* _PROBLEM DESCRIPTION_
Please filter the entries and return only the lines that include "left".

* _SUPPLIED MATERIAL_

________________

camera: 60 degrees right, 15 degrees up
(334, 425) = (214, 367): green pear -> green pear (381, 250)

________________

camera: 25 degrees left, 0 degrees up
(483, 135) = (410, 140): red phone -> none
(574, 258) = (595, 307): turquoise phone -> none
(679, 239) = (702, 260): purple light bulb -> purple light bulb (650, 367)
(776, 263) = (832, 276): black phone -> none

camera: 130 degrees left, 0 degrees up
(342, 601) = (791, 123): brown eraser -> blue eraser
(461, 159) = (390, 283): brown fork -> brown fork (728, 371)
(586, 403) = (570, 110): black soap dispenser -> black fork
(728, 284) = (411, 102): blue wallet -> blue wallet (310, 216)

________________

* _SOLUTION FOR THIS TASK_
camera: 25 degrees left, 0 degrees up
camera: 130 degrees left, 0 degrees up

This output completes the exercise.